Rewrite the records below with every "none" changed to "unset" and all else unchanged, leaving out the pictures.

● ● ● ● ●

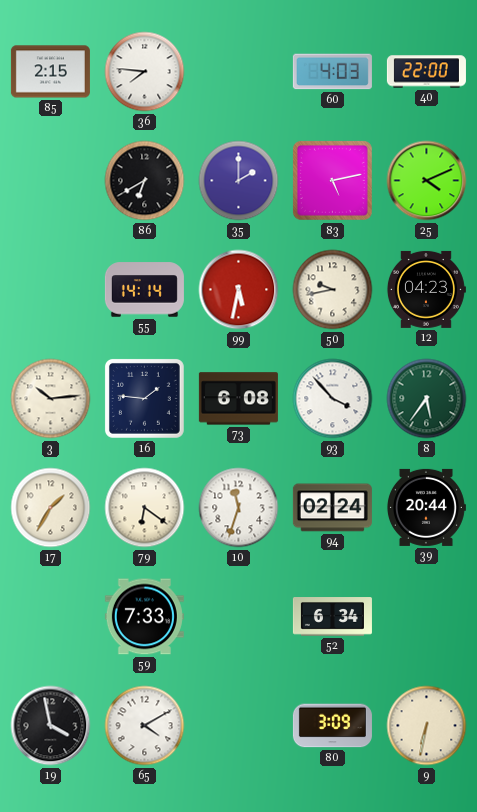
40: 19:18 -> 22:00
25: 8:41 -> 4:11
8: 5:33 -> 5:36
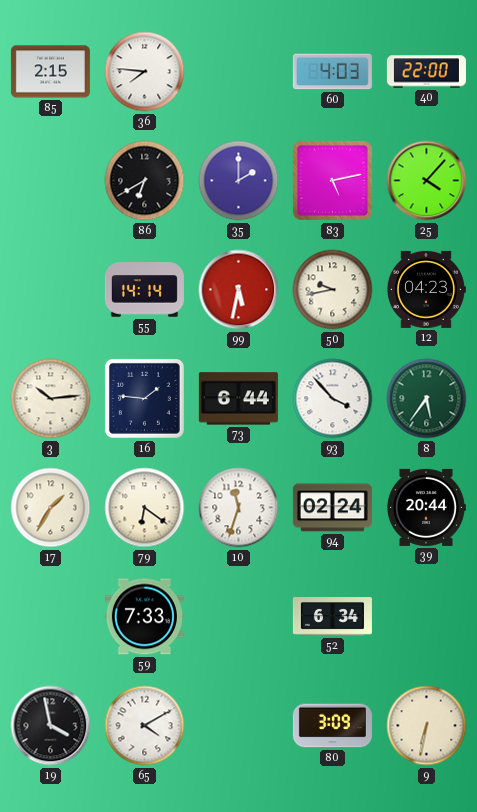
25: 4:11 -> 4:07
73: 6:08 -> 6:44
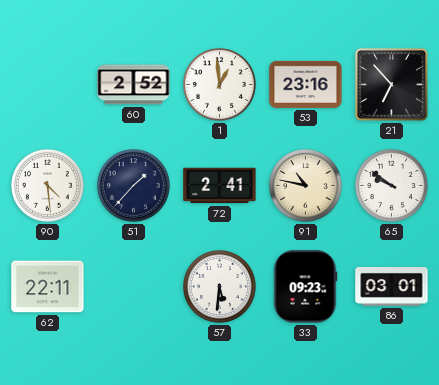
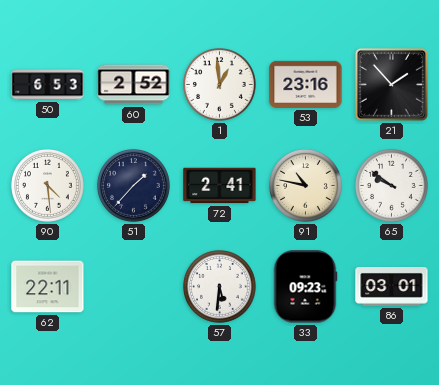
50: none -> 6:53
21: 6:53 -> 1:53
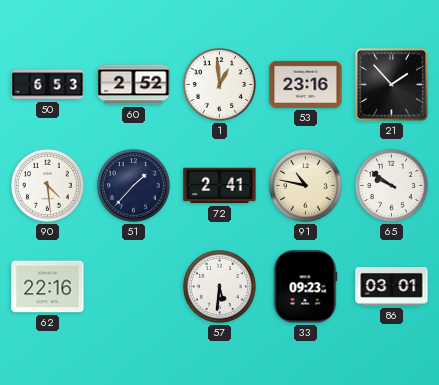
62: 22:11 -> 22:16
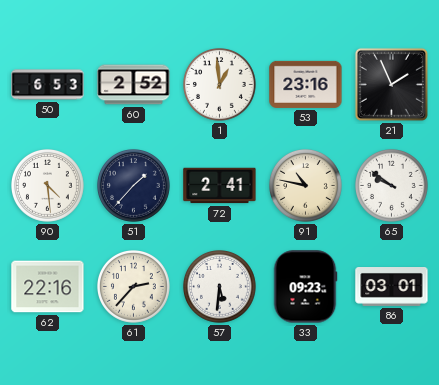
21: 1:53 -> 1:56
61: none -> 2:37
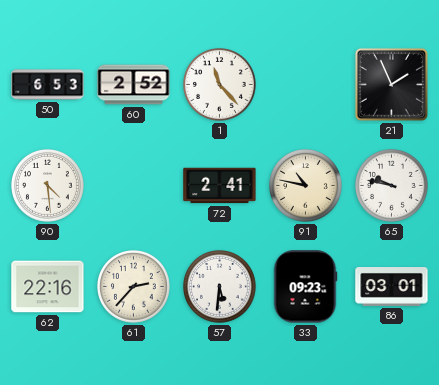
1: 12:59 -> 11:23
53: 23:16 -> none
51: 1:37 -> none
65: 9:51 -> 9:47
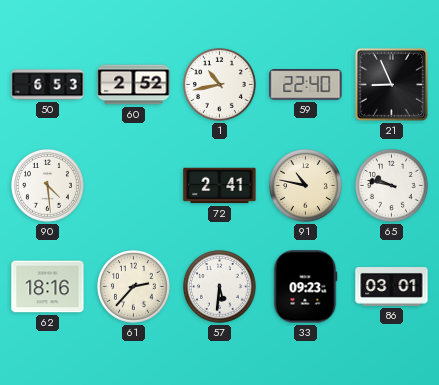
1: 11:23 -> 10:43
59: none -> 22:40
21: 1:56 -> 8:56
62: 22:16 -> 18:16
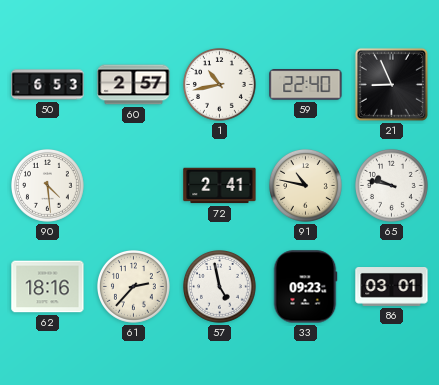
60: 2:52 -> 2:57
57: 5:31 -> 4:58
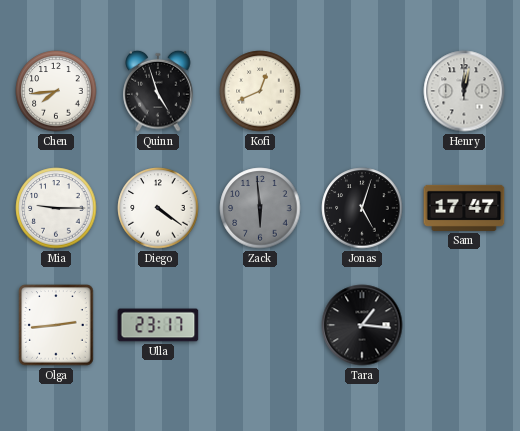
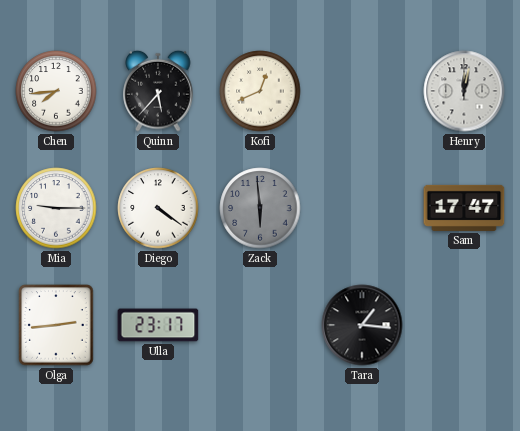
Quinn: 4:57 -> 5:37
Jonas: 5:03 -> none
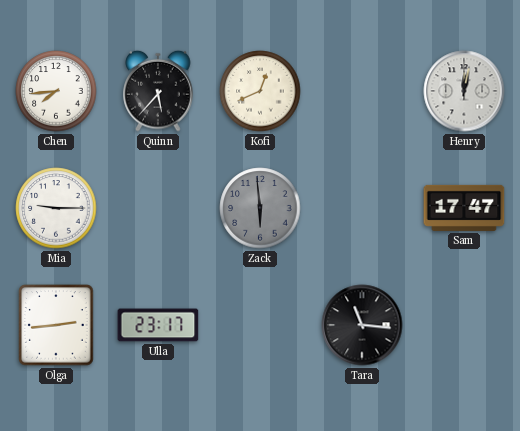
Diego: 4:21 -> none
Tara: 1:16 -> 11:16
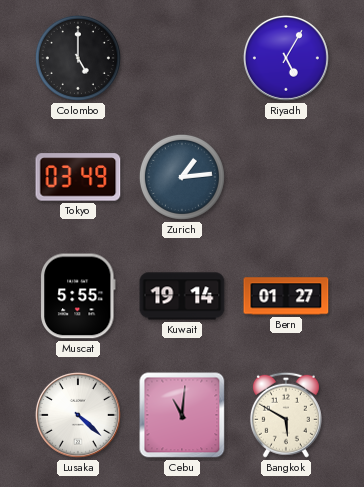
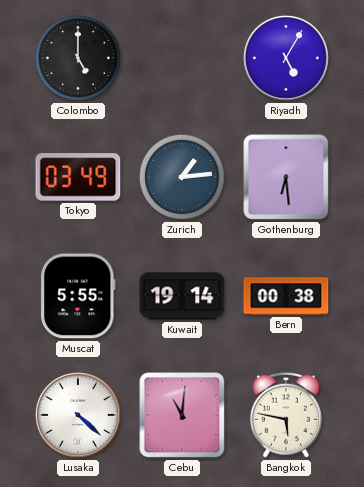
Gothenburg: none -> 6:29
Bern: 01:27 -> 00:38
Bangkok: 5:50 -> 5:47
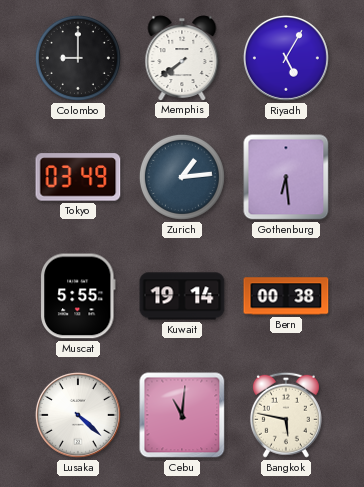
Colombo: 5:00 -> 9:00
Memphis: none -> 7:39
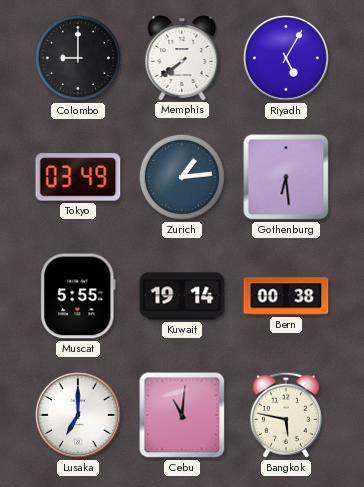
Lusaka: 4:22 -> 7:00
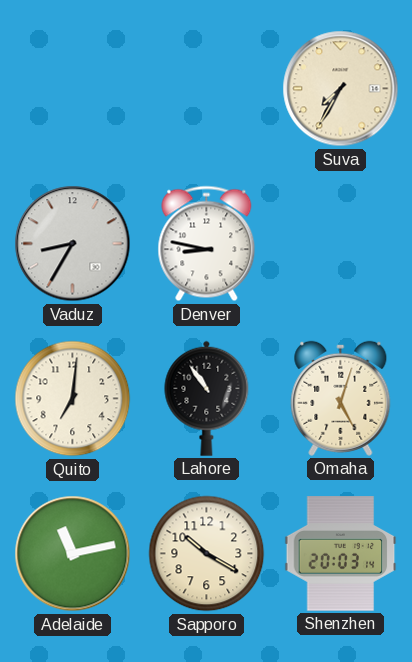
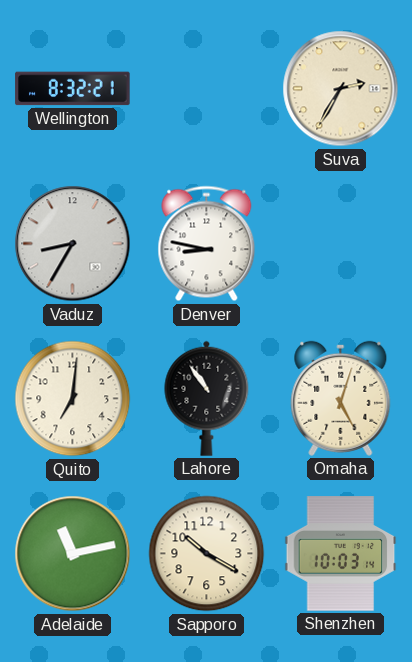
Wellington: none -> 8:32
Suva: 7:35 -> 2:35
Shenzhen: 20:03 -> 10:03
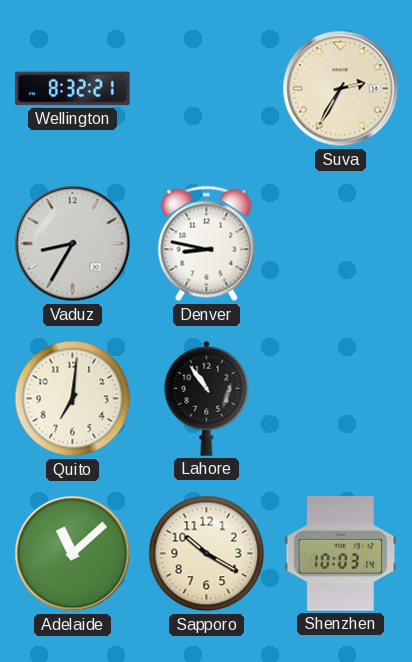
Omaha: 5:03 -> none
Adelaide: 11:13 -> 11:08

● ● ● ● ●

> _THE RESULT_
40: 19:18 -> 22:00
25: 8:41 -> 4:11
8: 5:33 -> 5:36
25: 4:11 -> 4:07
73: 6:08 -> 6:44
50: unset -> 6:53
21: 6:53 -> 1:53
62: 22:11 -> 22:16
21: 1:53 -> 1:56
61: unset -> 2:37
1: 12:59 -> 11:23
53: 23:16 -> unset
51: 1:37 -> unset
65: 9:51 -> 9:47
1: 11:23 -> 10:43
59: unset -> 22:40
21: 1:56 -> 8:56
62: 22:16 -> 18:16
60: 2:52 -> 2:57
57: 5:31 -> 4:58
Quinn: 4:57 -> 5:37
Jonas: 5:03 -> unset
Diego: 4:21 -> unset
Tara: 1:16 -> 11:16
Gothenburg: unset -> 6:29
Bern: 01:27 -> 00:38
Bangkok: 5:50 -> 5:47
Colombo: 5:00 -> 9:00
Memphis: unset -> 7:39
Lusaka: 4:22 -> 7:00
Wellington: unset -> 8:32
Suva: 7:35 -> 2:35
Shenzhen: 20:03 -> 10:03
Omaha: 5:03 -> unset
Adelaide: 11:13 -> 11:08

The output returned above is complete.